▶ **Task prompt**
Transcribe the closing lines of the listing exactly, starting at the one that contains "coffee table: (122, 60) -> (282, 35), removed" and including the last.

--- Source information Enclosed Below ---

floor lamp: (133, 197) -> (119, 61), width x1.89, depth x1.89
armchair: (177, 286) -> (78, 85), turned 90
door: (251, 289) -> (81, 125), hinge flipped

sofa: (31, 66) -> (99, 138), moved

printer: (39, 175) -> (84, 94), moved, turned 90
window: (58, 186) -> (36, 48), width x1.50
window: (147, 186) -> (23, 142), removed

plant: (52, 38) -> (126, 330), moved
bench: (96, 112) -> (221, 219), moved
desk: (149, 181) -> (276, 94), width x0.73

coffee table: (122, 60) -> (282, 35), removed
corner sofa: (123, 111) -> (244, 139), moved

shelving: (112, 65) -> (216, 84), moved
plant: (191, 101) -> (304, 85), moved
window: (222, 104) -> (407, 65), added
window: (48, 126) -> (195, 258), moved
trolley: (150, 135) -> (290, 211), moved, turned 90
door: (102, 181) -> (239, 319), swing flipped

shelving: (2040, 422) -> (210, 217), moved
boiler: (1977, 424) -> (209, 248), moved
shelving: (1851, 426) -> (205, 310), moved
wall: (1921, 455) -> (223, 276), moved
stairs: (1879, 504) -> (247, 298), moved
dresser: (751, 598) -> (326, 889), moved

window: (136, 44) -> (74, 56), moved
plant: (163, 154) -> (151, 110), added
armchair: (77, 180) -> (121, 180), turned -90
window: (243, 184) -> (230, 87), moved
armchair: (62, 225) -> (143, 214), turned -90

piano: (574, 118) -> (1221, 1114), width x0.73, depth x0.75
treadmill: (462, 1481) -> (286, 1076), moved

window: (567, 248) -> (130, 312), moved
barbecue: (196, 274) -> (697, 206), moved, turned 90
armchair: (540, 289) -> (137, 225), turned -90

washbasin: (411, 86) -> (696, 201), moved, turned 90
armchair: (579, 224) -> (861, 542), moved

--- End of Enclosed Source information ---

▶ **Solution to this problem**
coffee table: (122, 60) -> (282, 35), removed
corner sofa: (123, 111) -> (244, 139), moved

shelving: (112, 65) -> (216, 84), moved
plant: (191, 101) -> (304, 85), moved
window: (222, 104) -> (407, 65), added
window: (48, 126) -> (195, 258), moved
trolley: (150, 135) -> (290, 211), moved, turned 90
door: (102, 181) -> (239, 319), swing flipped

shelving: (2040, 422) -> (210, 217), moved
boiler: (1977, 424) -> (209, 248), moved
shelving: (1851, 426) -> (205, 310), moved
wall: (1921, 455) -> (223, 276), moved
stairs: (1879, 504) -> (247, 298), moved
dresser: (751, 598) -> (326, 889), moved

window: (136, 44) -> (74, 56), moved
plant: (163, 154) -> (151, 110), added
armchair: (77, 180) -> (121, 180), turned -90
window: (243, 184) -> (230, 87), moved
armchair: (62, 225) -> (143, 214), turned -90

piano: (574, 118) -> (1221, 1114), width x0.73, depth x0.75
treadmill: (462, 1481) -> (286, 1076), moved

window: (567, 248) -> (130, 312), moved
barbecue: (196, 274) -> (697, 206), moved, turned 90
armchair: (540, 289) -> (137, 225), turned -90

washbasin: (411, 86) -> (696, 201), moved, turned 90
armchair: (579, 224) -> (861, 542), moved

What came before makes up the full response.